- _Task statement_
The records must be retyped exactly, with no pictures included.
+++
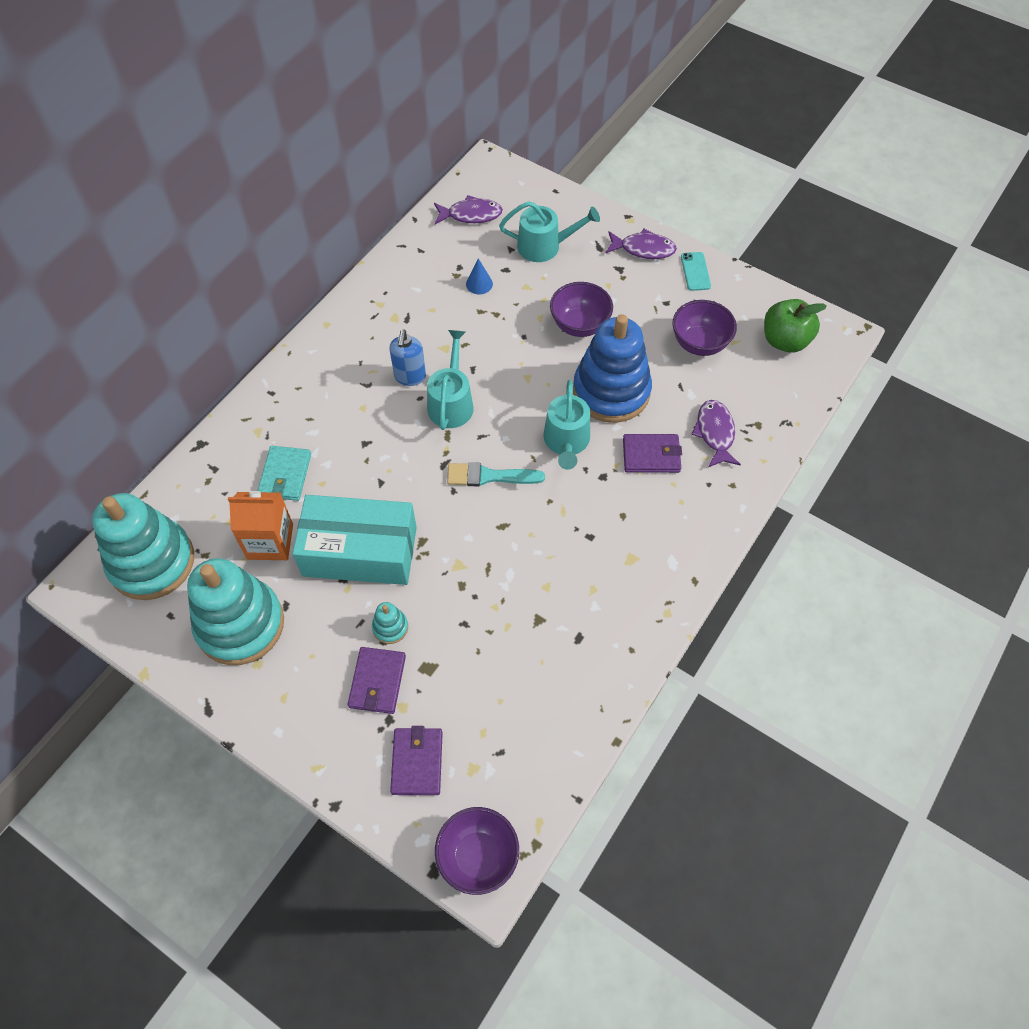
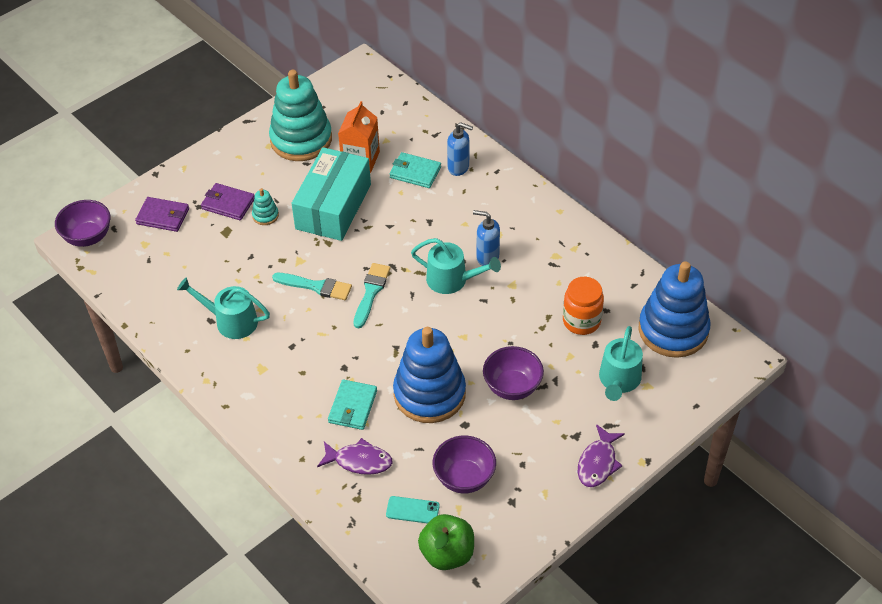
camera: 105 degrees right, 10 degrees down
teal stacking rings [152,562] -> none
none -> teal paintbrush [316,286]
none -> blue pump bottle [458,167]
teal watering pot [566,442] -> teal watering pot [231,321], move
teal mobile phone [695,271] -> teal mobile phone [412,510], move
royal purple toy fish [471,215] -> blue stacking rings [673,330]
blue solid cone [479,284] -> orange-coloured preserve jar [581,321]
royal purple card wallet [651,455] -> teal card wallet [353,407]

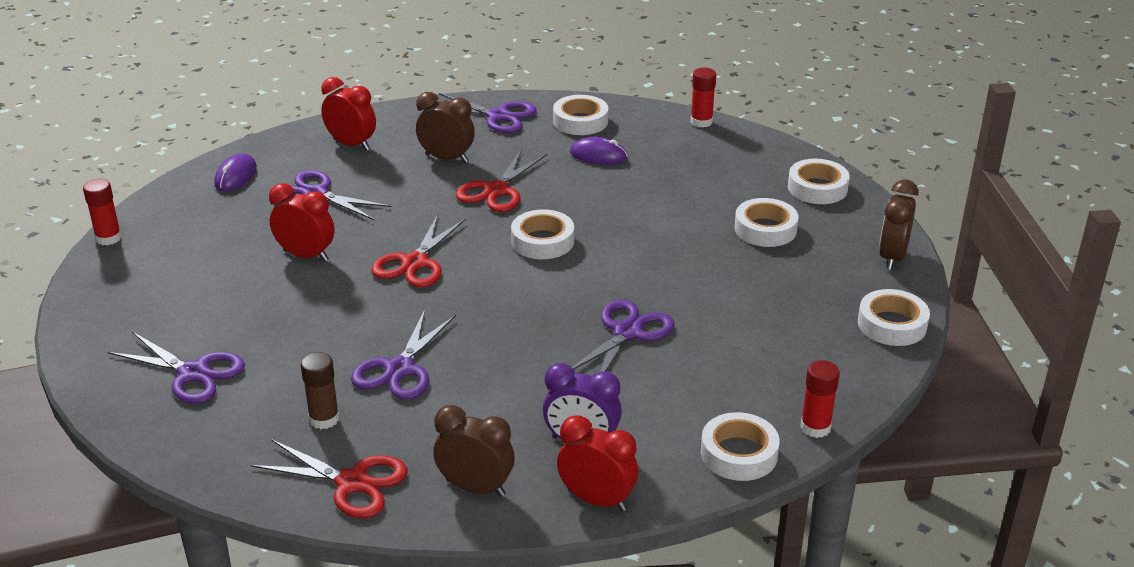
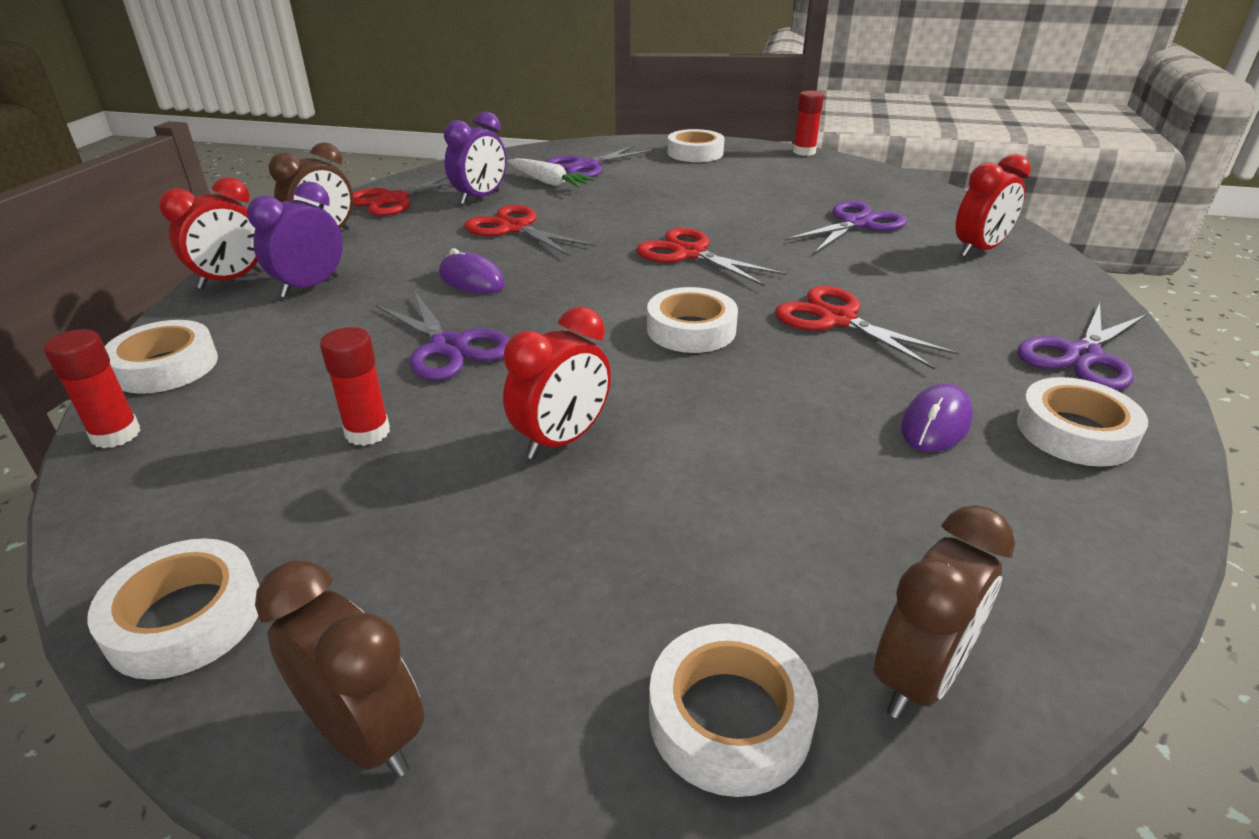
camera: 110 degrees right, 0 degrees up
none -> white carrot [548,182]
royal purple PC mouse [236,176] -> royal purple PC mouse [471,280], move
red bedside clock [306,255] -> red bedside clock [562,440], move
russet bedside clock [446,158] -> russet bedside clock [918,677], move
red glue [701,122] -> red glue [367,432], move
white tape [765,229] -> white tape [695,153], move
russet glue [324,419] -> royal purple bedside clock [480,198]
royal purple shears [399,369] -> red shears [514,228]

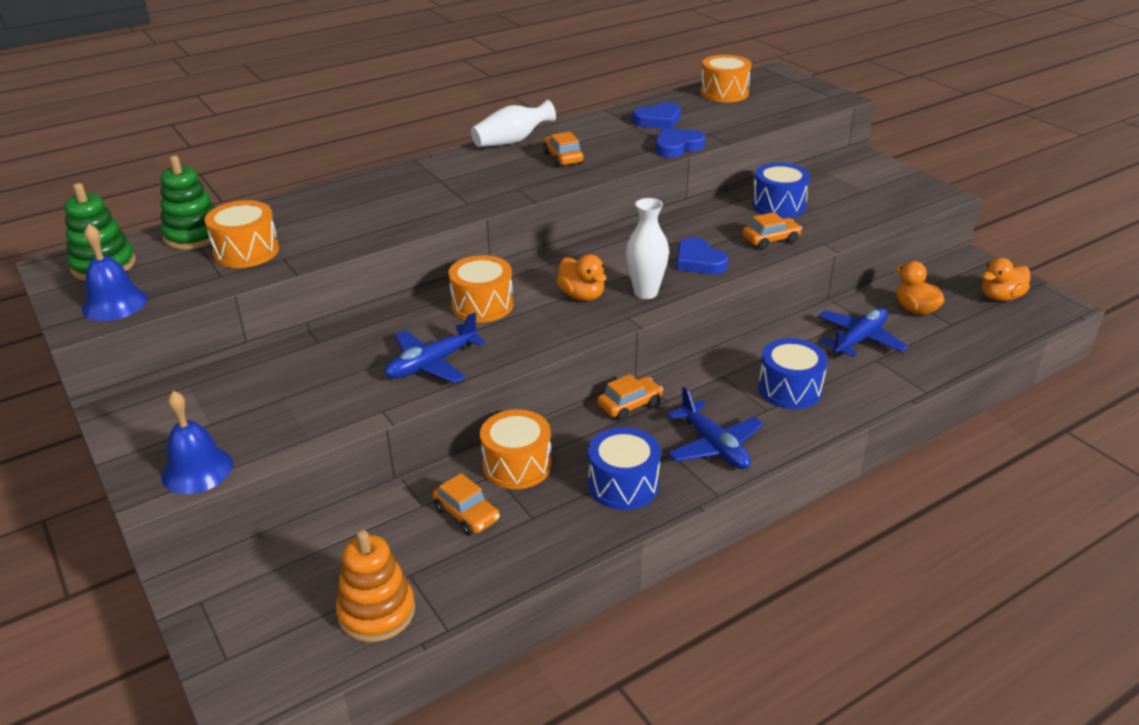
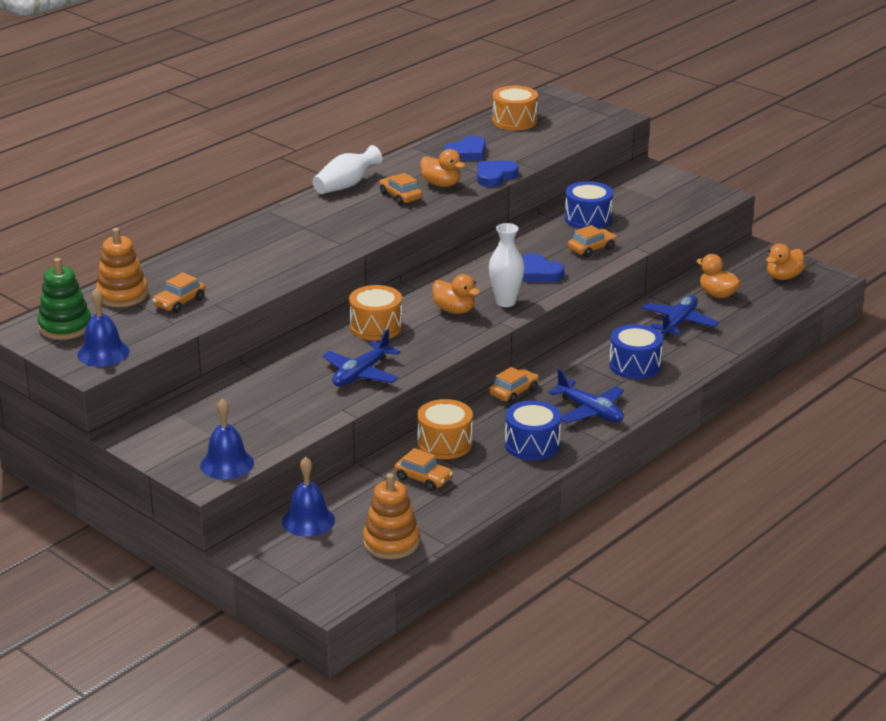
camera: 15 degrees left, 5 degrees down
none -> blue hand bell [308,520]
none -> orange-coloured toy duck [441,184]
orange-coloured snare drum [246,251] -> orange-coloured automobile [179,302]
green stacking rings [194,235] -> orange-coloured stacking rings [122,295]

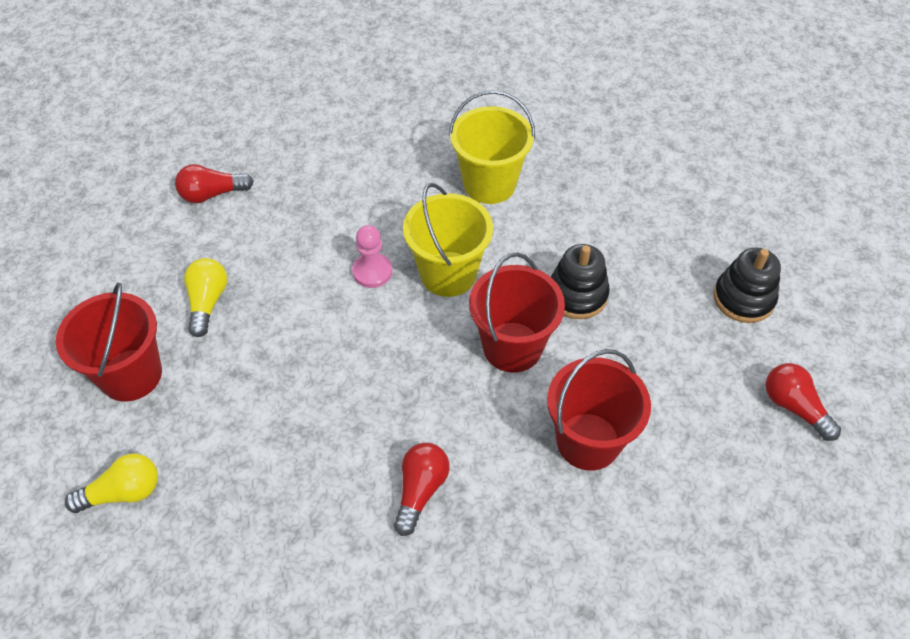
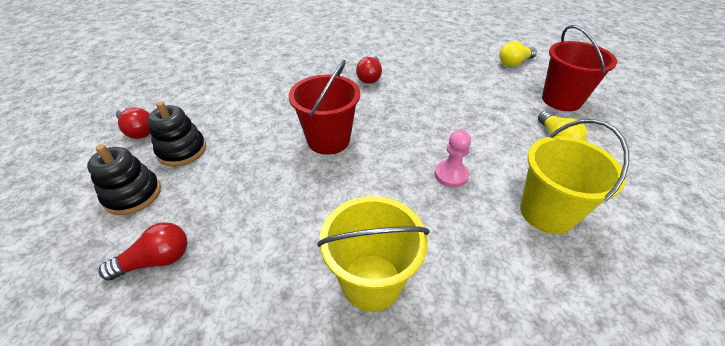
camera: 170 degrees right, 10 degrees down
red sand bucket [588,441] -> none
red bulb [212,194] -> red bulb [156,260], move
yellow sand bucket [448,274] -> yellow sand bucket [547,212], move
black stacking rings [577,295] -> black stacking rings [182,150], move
+++
- _Result of the task_
camera: 105 degrees right, 10 degrees down
teal stacking rings [152,562] -> none
none -> teal paintbrush [316,286]
none -> blue pump bottle [458,167]
teal watering pot [566,442] -> teal watering pot [231,321], move
teal mobile phone [695,271] -> teal mobile phone [412,510], move
royal purple toy fish [471,215] -> blue stacking rings [673,330]
blue solid cone [479,284] -> orange-coloured preserve jar [581,321]
royal purple card wallet [651,455] -> teal card wallet [353,407]

camera: 110 degrees right, 0 degrees up
none -> white carrot [548,182]
royal purple PC mouse [236,176] -> royal purple PC mouse [471,280], move
red bedside clock [306,255] -> red bedside clock [562,440], move
russet bedside clock [446,158] -> russet bedside clock [918,677], move
red glue [701,122] -> red glue [367,432], move
white tape [765,229] -> white tape [695,153], move
russet glue [324,419] -> royal purple bedside clock [480,198]
royal purple shears [399,369] -> red shears [514,228]

camera: 15 degrees left, 5 degrees down
none -> blue hand bell [308,520]
none -> orange-coloured toy duck [441,184]
orange-coloured snare drum [246,251] -> orange-coloured automobile [179,302]
green stacking rings [194,235] -> orange-coloured stacking rings [122,295]

camera: 170 degrees right, 10 degrees down
red sand bucket [588,441] -> none
red bulb [212,194] -> red bulb [156,260], move
yellow sand bucket [448,274] -> yellow sand bucket [547,212], move
black stacking rings [577,295] -> black stacking rings [182,150], move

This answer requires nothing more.